Start of Records provided
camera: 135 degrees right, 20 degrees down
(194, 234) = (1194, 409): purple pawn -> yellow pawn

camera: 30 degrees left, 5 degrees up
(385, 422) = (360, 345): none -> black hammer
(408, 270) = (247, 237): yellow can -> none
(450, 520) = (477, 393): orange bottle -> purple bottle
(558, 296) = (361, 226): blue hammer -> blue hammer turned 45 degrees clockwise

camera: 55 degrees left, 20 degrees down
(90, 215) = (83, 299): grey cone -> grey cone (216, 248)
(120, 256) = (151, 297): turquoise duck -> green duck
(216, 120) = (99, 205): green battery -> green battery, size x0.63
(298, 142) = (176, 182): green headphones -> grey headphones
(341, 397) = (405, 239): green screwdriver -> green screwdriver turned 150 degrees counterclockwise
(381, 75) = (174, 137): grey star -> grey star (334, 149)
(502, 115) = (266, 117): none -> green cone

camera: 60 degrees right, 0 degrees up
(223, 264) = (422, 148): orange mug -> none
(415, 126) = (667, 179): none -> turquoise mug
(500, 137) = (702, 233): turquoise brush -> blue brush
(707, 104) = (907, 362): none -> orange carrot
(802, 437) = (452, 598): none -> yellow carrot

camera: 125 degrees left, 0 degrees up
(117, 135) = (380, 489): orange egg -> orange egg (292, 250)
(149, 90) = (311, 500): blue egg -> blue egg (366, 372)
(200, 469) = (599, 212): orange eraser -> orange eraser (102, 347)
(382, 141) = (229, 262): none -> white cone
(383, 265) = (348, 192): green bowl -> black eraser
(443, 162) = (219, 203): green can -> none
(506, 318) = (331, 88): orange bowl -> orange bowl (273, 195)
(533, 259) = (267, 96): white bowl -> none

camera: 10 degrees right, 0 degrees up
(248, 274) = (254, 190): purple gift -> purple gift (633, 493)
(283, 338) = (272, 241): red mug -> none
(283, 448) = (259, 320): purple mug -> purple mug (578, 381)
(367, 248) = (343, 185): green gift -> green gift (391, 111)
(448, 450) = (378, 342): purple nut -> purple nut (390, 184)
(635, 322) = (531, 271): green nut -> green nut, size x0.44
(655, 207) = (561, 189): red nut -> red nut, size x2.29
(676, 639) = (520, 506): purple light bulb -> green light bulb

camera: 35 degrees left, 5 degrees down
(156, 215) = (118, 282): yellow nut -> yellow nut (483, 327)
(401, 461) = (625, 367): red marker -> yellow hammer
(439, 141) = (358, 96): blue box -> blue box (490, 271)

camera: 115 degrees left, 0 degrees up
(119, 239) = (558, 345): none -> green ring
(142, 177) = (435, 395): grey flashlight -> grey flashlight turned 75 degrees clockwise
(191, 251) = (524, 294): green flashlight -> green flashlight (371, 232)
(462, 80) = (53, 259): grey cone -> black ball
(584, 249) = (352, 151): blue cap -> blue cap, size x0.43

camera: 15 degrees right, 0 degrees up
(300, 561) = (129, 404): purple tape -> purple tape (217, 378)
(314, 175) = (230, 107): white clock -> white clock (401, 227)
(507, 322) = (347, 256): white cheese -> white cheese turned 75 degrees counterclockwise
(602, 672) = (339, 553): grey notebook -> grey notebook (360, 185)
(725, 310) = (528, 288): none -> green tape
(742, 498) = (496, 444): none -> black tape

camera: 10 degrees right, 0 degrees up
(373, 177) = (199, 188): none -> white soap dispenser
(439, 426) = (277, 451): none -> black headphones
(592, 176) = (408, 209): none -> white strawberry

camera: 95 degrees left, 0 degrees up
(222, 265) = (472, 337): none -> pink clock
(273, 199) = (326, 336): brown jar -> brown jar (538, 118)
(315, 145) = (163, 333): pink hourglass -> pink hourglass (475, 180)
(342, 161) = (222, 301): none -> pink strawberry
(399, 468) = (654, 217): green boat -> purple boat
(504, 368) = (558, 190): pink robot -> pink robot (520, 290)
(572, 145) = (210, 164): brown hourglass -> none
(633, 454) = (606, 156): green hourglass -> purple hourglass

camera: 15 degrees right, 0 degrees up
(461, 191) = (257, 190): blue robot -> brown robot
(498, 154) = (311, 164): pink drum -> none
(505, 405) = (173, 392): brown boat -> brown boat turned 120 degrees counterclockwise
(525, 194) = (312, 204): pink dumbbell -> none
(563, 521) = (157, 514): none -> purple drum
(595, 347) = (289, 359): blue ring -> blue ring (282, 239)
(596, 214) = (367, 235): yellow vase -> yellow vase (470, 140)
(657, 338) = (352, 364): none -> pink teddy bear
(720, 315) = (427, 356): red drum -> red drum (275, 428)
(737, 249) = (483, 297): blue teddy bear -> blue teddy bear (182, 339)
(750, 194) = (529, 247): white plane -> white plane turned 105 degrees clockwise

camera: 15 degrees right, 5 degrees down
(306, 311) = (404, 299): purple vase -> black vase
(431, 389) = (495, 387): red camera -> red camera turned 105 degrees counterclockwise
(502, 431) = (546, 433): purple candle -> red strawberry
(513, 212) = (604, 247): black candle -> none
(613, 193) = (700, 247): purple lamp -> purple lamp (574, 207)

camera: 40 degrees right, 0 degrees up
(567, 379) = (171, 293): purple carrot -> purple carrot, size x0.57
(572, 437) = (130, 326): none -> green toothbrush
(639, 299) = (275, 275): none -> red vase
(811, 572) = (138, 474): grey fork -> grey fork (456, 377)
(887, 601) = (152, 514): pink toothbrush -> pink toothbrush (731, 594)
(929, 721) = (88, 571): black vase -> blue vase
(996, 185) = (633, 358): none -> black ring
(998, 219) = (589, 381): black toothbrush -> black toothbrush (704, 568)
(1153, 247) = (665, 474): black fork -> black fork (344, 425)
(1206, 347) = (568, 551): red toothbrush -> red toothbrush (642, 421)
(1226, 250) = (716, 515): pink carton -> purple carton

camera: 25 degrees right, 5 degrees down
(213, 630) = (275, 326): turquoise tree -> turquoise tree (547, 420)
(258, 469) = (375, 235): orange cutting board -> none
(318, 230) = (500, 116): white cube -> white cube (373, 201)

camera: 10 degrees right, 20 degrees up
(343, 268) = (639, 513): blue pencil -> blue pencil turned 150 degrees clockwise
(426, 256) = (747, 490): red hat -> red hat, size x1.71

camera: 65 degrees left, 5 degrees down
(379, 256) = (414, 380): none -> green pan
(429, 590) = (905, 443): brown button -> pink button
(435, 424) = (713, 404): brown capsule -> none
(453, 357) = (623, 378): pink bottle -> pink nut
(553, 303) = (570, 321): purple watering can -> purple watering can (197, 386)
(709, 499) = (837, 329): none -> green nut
End of Records provided
> _Requirement_
Begin at the line above that has "(725, 310) = (528, 288): none -> green tape" and stop after the line that has "(513, 212) = (604, 247): black candle -> none", copying each line exactly and adding nothing else.

> _Output of the exercise_
(725, 310) = (528, 288): none -> green tape
(742, 498) = (496, 444): none -> black tape

camera: 10 degrees right, 0 degrees up
(373, 177) = (199, 188): none -> white soap dispenser
(439, 426) = (277, 451): none -> black headphones
(592, 176) = (408, 209): none -> white strawberry

camera: 95 degrees left, 0 degrees up
(222, 265) = (472, 337): none -> pink clock
(273, 199) = (326, 336): brown jar -> brown jar (538, 118)
(315, 145) = (163, 333): pink hourglass -> pink hourglass (475, 180)
(342, 161) = (222, 301): none -> pink strawberry
(399, 468) = (654, 217): green boat -> purple boat
(504, 368) = (558, 190): pink robot -> pink robot (520, 290)
(572, 145) = (210, 164): brown hourglass -> none
(633, 454) = (606, 156): green hourglass -> purple hourglass

camera: 15 degrees right, 0 degrees up
(461, 191) = (257, 190): blue robot -> brown robot
(498, 154) = (311, 164): pink drum -> none
(505, 405) = (173, 392): brown boat -> brown boat turned 120 degrees counterclockwise
(525, 194) = (312, 204): pink dumbbell -> none
(563, 521) = (157, 514): none -> purple drum
(595, 347) = (289, 359): blue ring -> blue ring (282, 239)
(596, 214) = (367, 235): yellow vase -> yellow vase (470, 140)
(657, 338) = (352, 364): none -> pink teddy bear
(720, 315) = (427, 356): red drum -> red drum (275, 428)
(737, 249) = (483, 297): blue teddy bear -> blue teddy bear (182, 339)
(750, 194) = (529, 247): white plane -> white plane turned 105 degrees clockwise

camera: 15 degrees right, 5 degrees down
(306, 311) = (404, 299): purple vase -> black vase
(431, 389) = (495, 387): red camera -> red camera turned 105 degrees counterclockwise
(502, 431) = (546, 433): purple candle -> red strawberry
(513, 212) = (604, 247): black candle -> none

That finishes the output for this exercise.